Which lines run from the one with "R7: 4.7k (N23, VDD) -> 4.7k (DGND, N23)" through the end of the data? Retype them exactly, without pictures.

Information supplied: Begin

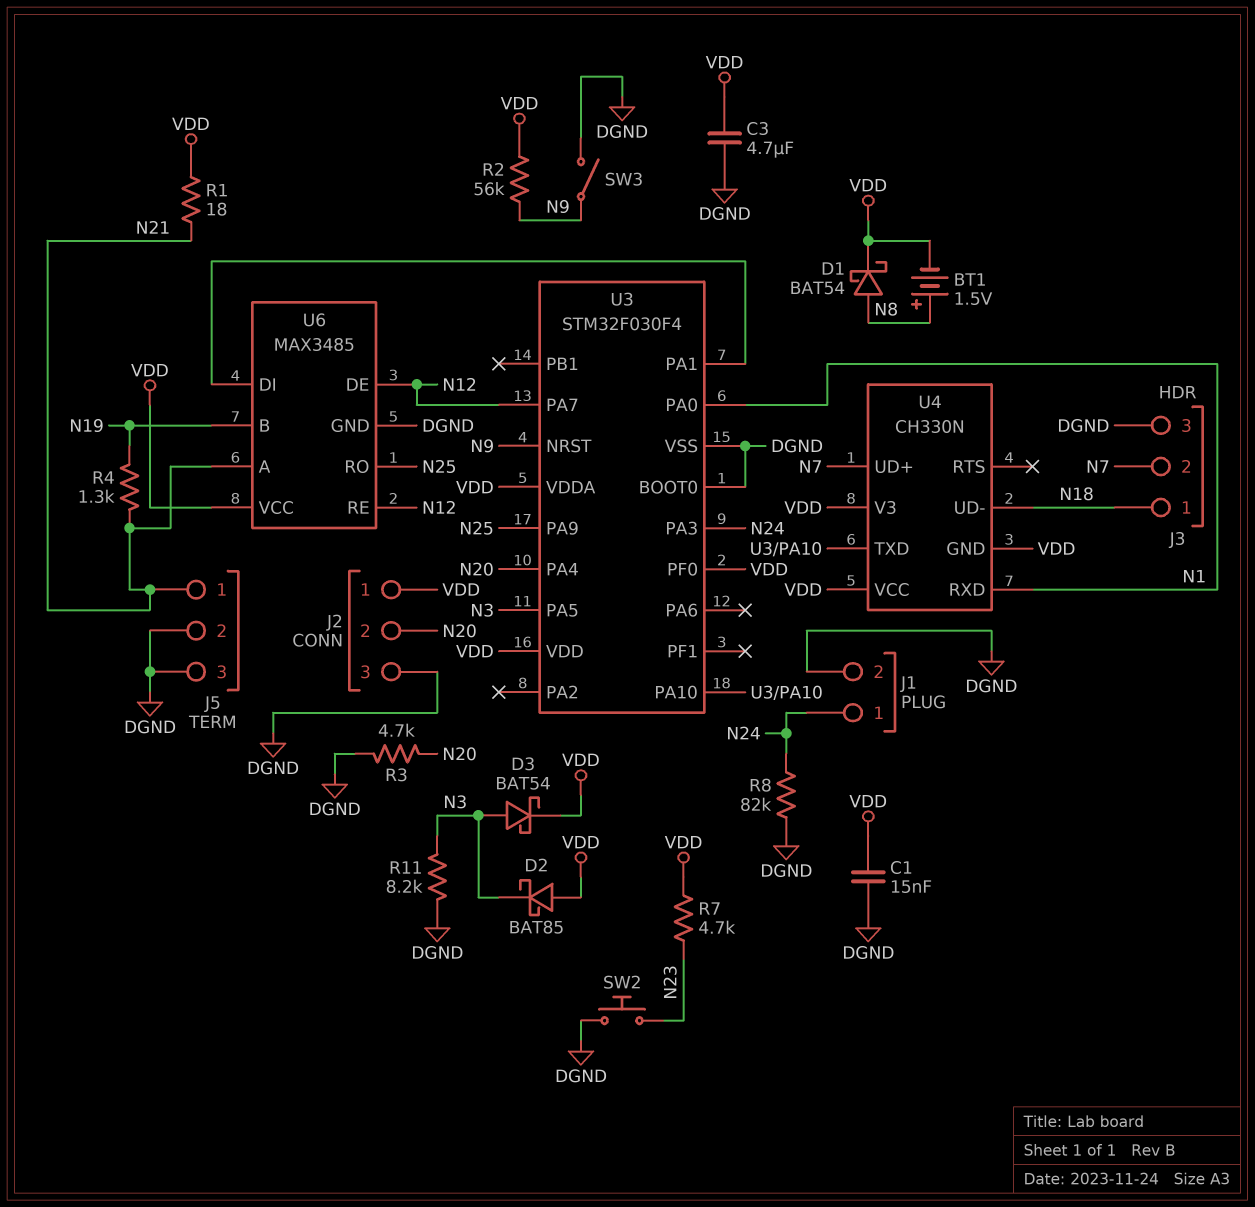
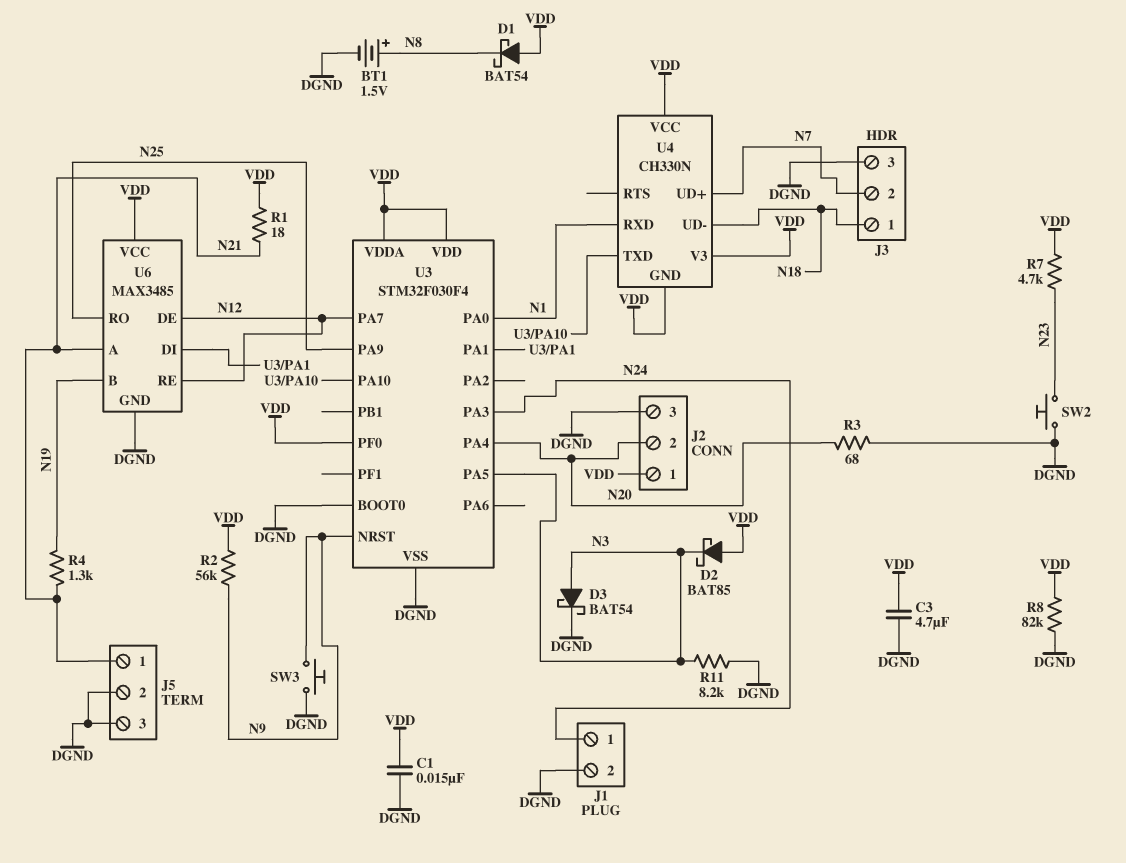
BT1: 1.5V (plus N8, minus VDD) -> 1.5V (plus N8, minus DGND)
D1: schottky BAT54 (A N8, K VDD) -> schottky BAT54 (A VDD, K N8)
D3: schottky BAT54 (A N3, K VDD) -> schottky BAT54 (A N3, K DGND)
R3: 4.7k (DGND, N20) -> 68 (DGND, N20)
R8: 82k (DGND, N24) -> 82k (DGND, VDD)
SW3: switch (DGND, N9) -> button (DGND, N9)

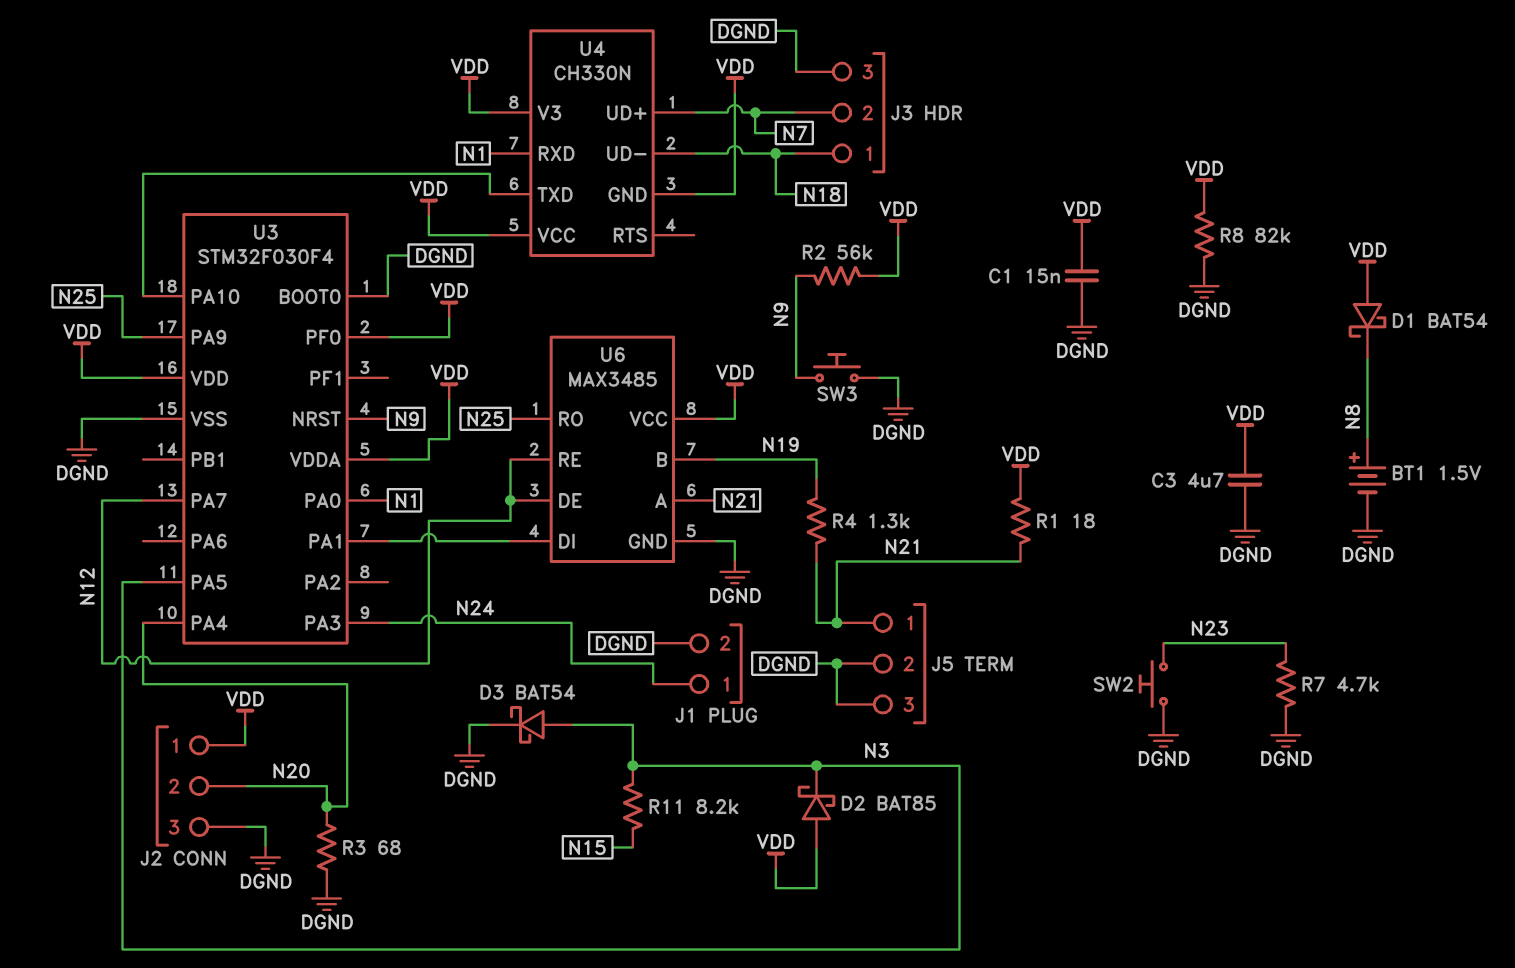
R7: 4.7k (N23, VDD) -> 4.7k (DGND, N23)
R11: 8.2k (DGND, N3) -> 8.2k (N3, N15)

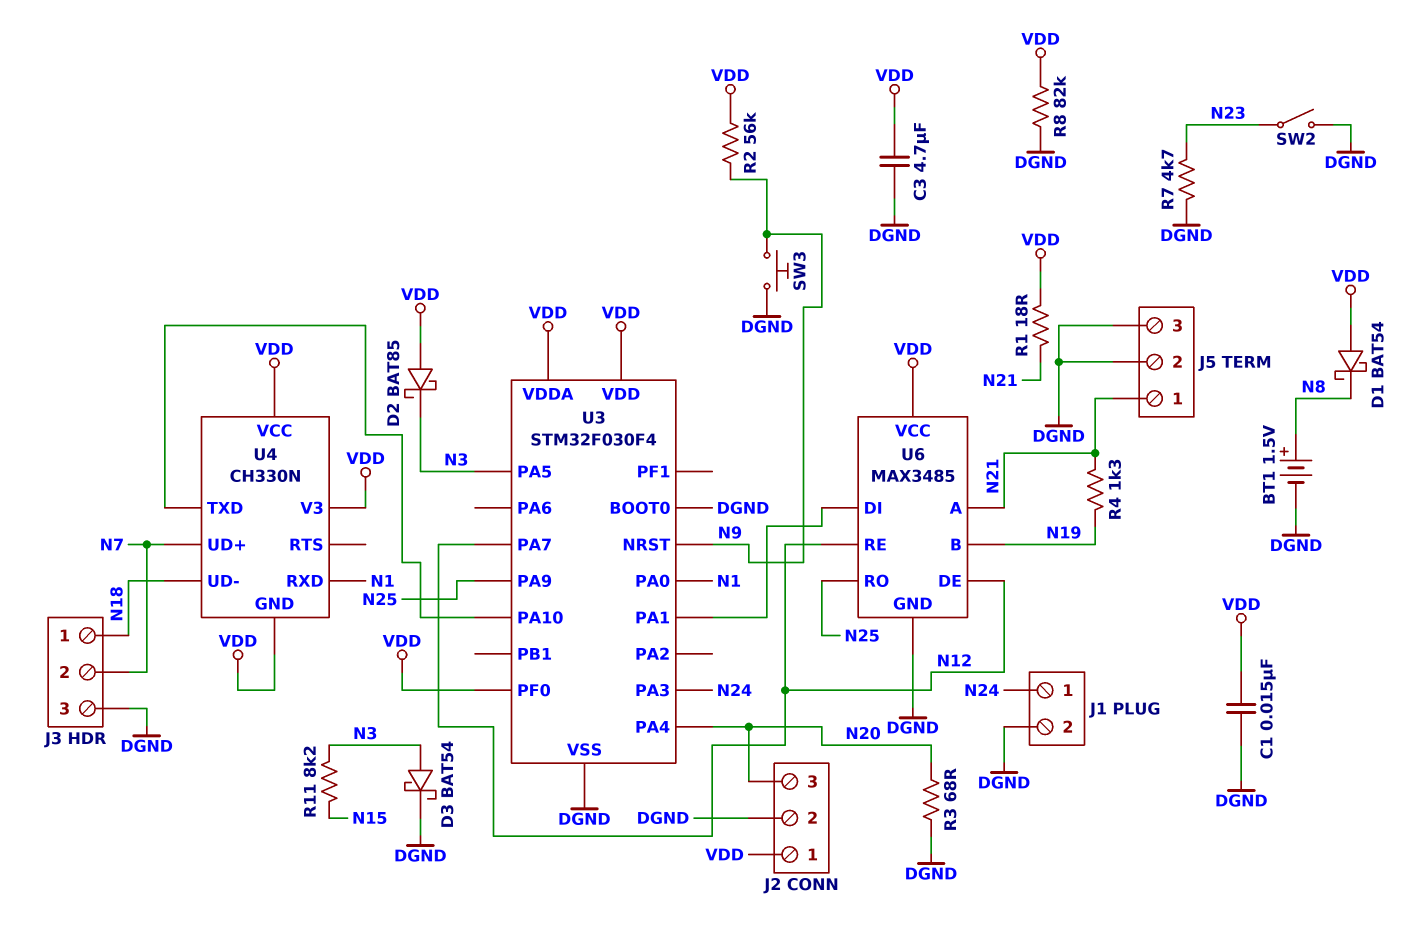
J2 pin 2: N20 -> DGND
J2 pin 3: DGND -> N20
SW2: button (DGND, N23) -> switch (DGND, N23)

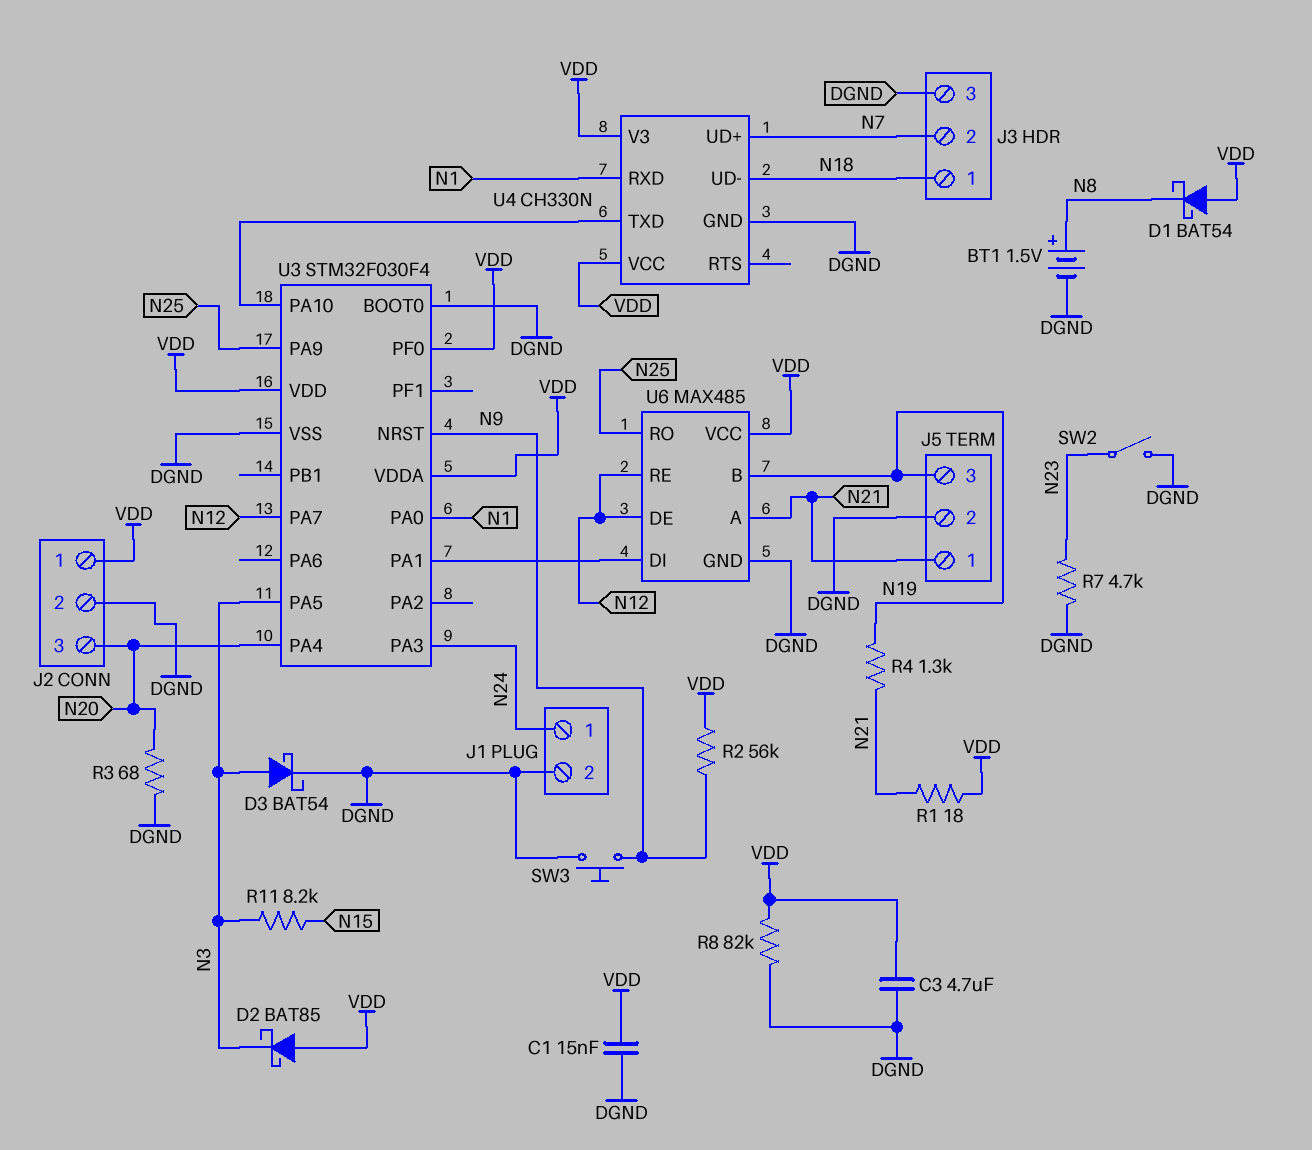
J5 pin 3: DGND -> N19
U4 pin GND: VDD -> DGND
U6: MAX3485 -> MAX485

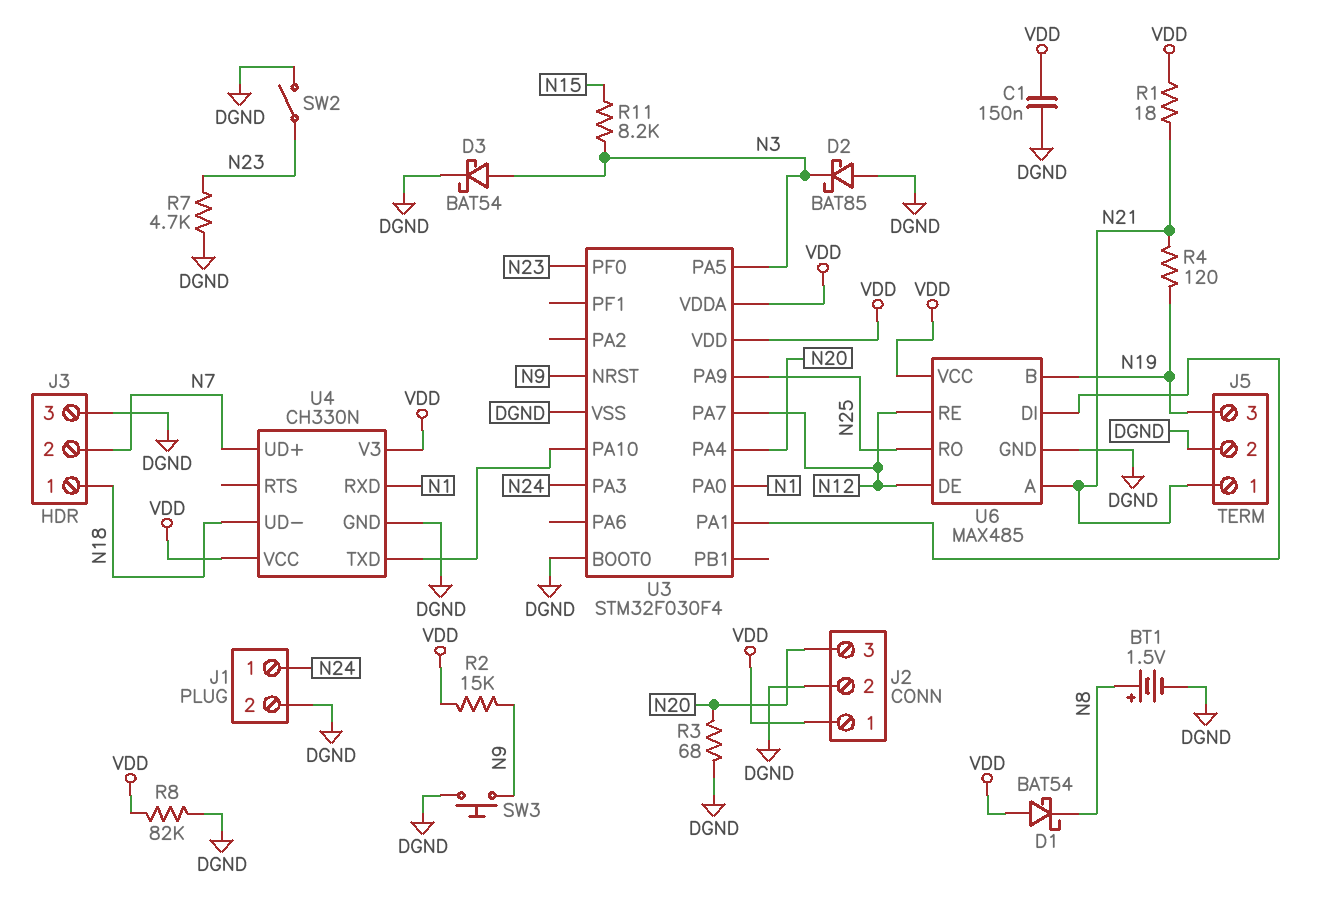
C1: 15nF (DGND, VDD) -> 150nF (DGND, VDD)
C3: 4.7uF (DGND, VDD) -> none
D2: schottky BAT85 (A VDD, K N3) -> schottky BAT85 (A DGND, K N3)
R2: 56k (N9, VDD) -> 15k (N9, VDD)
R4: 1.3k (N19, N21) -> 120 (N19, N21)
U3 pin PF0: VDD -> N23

Information supplied: End

> **Written response**:
R7: 4.7k (N23, VDD) -> 4.7k (DGND, N23)
R11: 8.2k (DGND, N3) -> 8.2k (N3, N15)

J2 pin 2: N20 -> DGND
J2 pin 3: DGND -> N20
SW2: button (DGND, N23) -> switch (DGND, N23)

J5 pin 3: DGND -> N19
U4 pin GND: VDD -> DGND
U6: MAX3485 -> MAX485

C1: 15nF (DGND, VDD) -> 150nF (DGND, VDD)
C3: 4.7uF (DGND, VDD) -> none
D2: schottky BAT85 (A VDD, K N3) -> schottky BAT85 (A DGND, K N3)
R2: 56k (N9, VDD) -> 15k (N9, VDD)
R4: 1.3k (N19, N21) -> 120 (N19, N21)
U3 pin PF0: VDD -> N23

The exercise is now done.